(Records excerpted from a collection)
^^^^^^^^

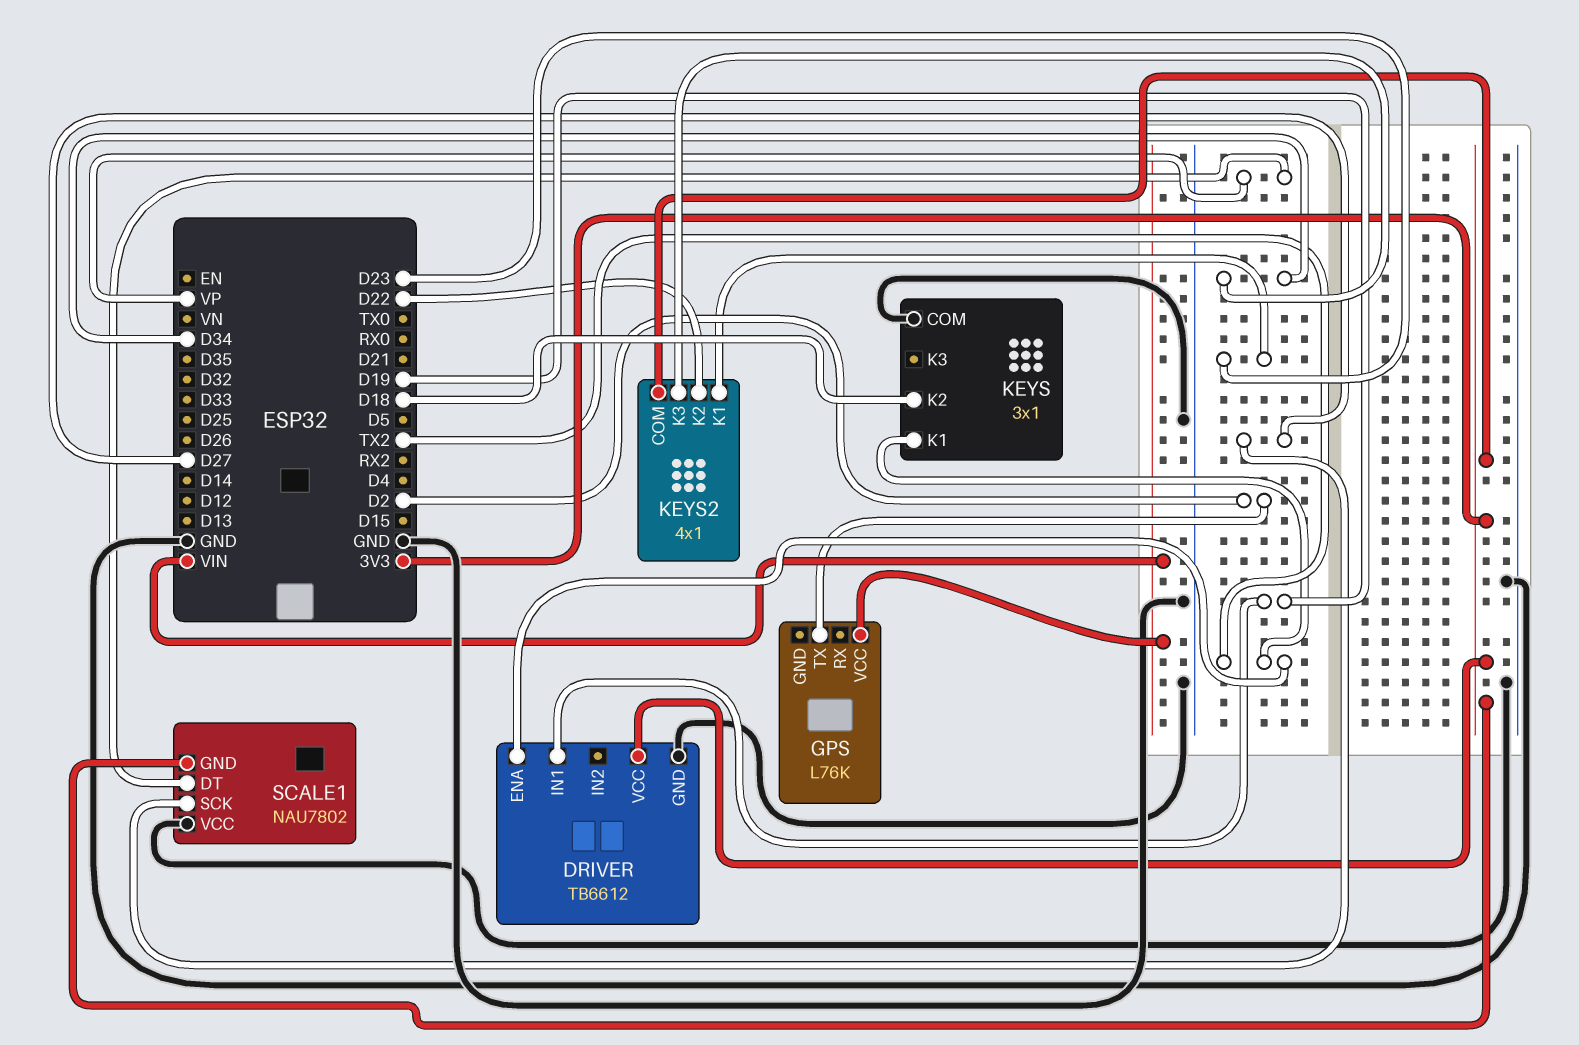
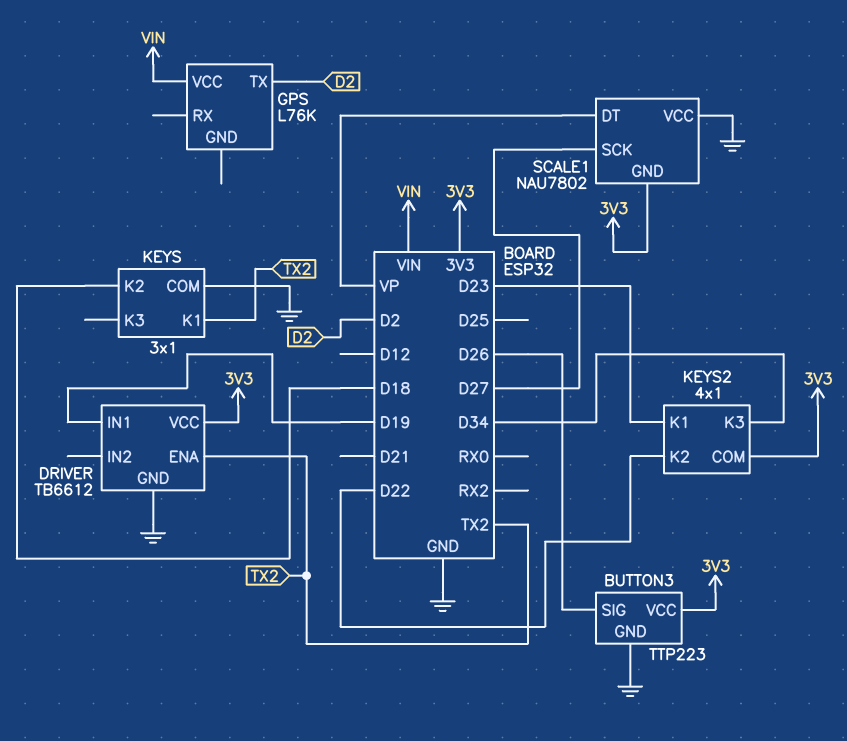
BUTTON3: none -> TTP223
BUTTON3 pin GND: none -> GND
BUTTON3 pin SIG: none -> D26
BUTTON3 pin VCC: none -> 3V3

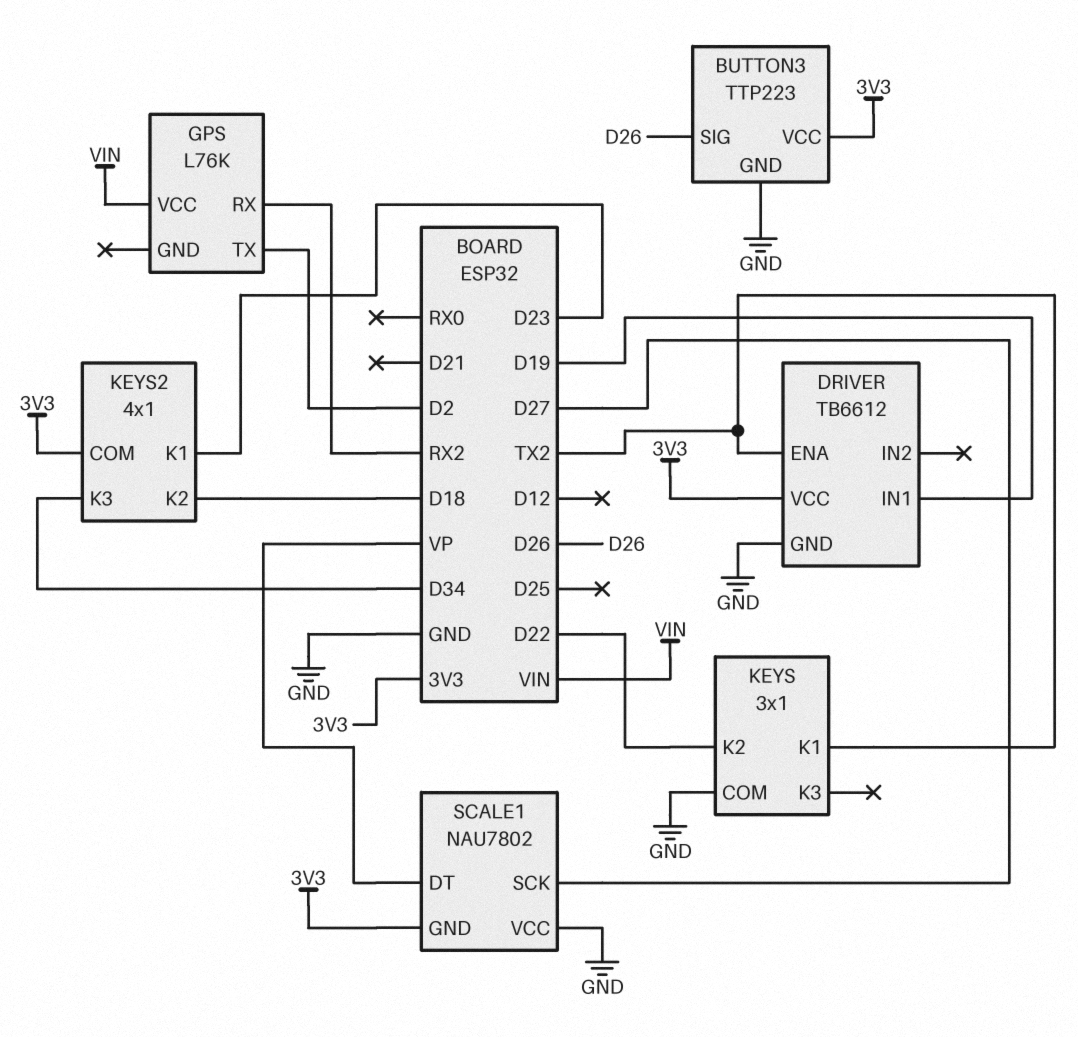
GPS pin RX: none -> RX2
KEYS pin K2: D18 -> D22
KEYS2 pin K2: D22 -> D18

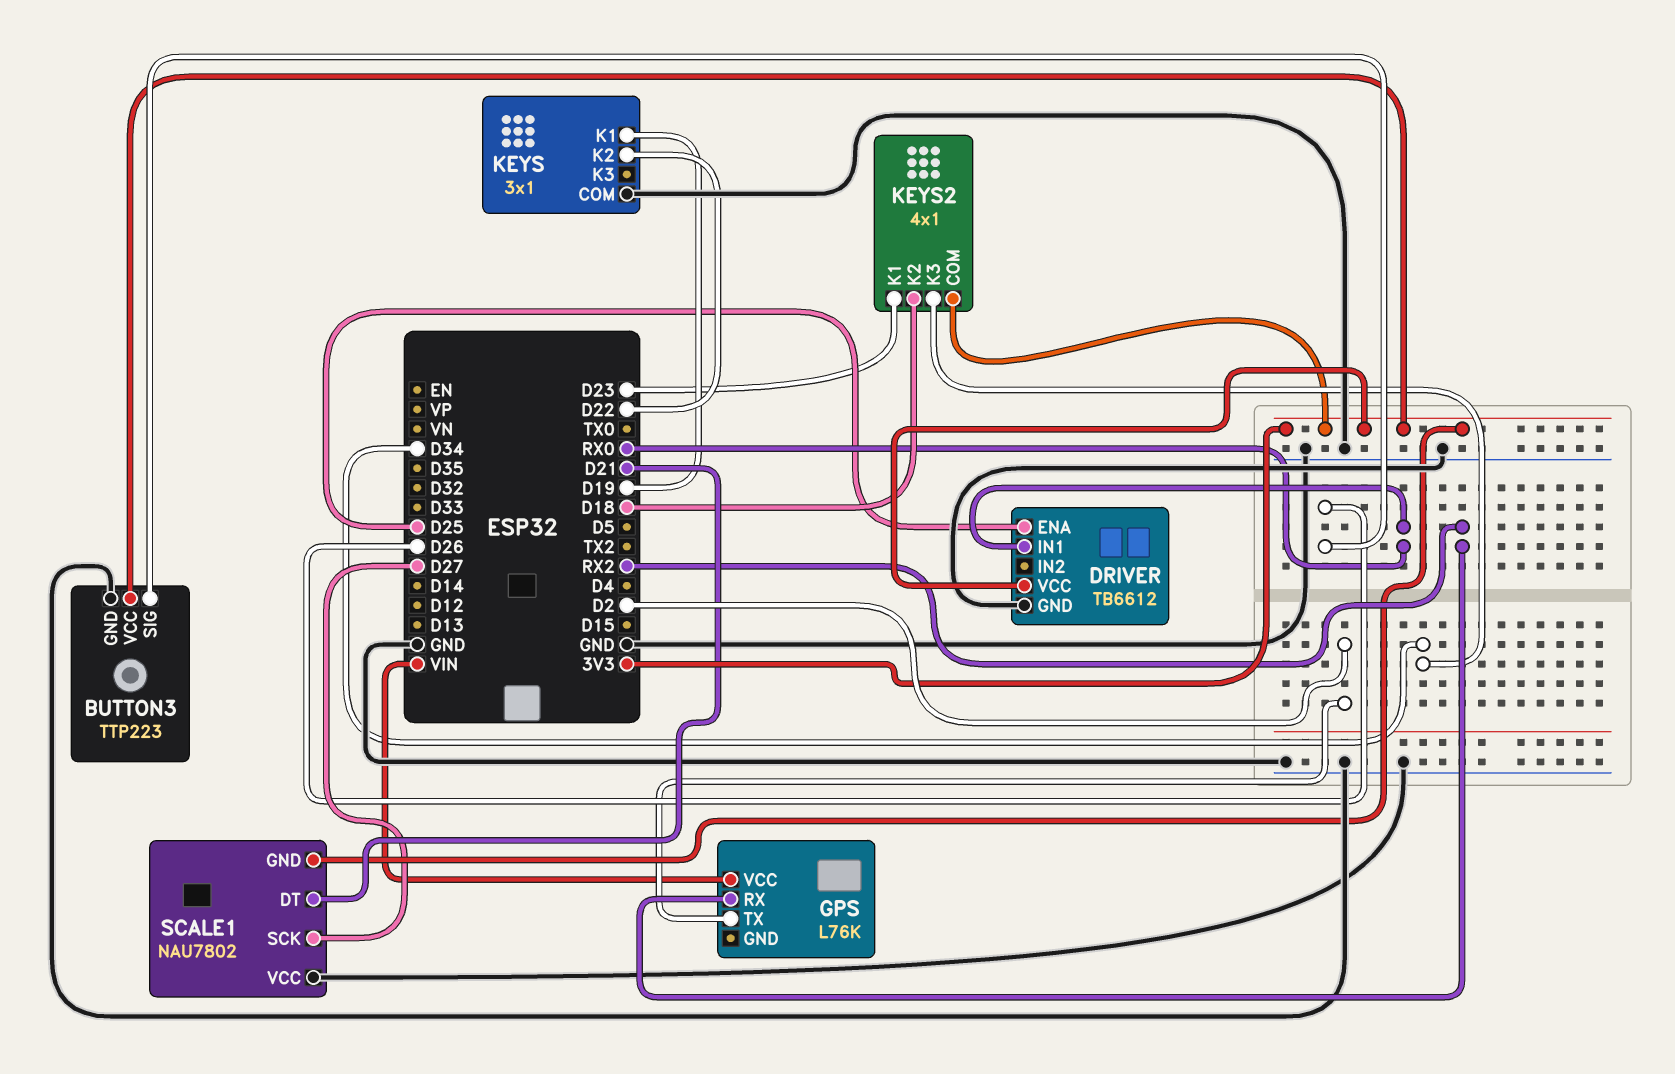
DRIVER pin ENA: TX2 -> D25
DRIVER pin IN1: D19 -> RX0
KEYS pin K1: TX2 -> D19
SCALE1 pin DT: VP -> D21

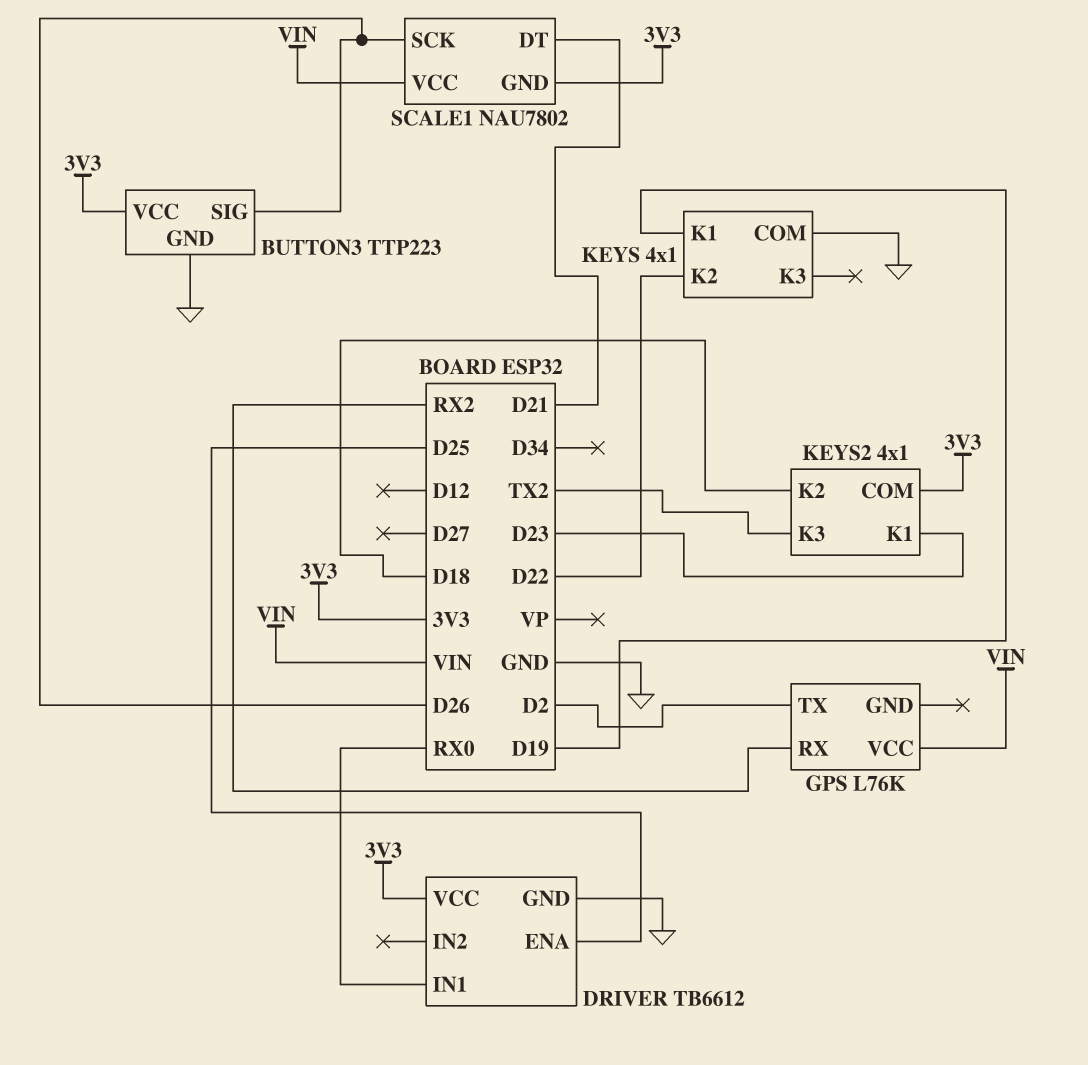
KEYS: 3x1 -> 4x1
KEYS2 pin K3: D34 -> TX2
SCALE1 pin SCK: D27 -> D26
SCALE1 pin VCC: GND -> VIN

^^^^^^^^

Reproduce each entry precisely. Leave the pictures out.

BUTTON3: none -> TTP223
BUTTON3 pin GND: none -> GND
BUTTON3 pin SIG: none -> D26
BUTTON3 pin VCC: none -> 3V3

GPS pin RX: none -> RX2
KEYS pin K2: D18 -> D22
KEYS2 pin K2: D22 -> D18

DRIVER pin ENA: TX2 -> D25
DRIVER pin IN1: D19 -> RX0
KEYS pin K1: TX2 -> D19
SCALE1 pin DT: VP -> D21

KEYS: 3x1 -> 4x1
KEYS2 pin K3: D34 -> TX2
SCALE1 pin SCK: D27 -> D26
SCALE1 pin VCC: GND -> VIN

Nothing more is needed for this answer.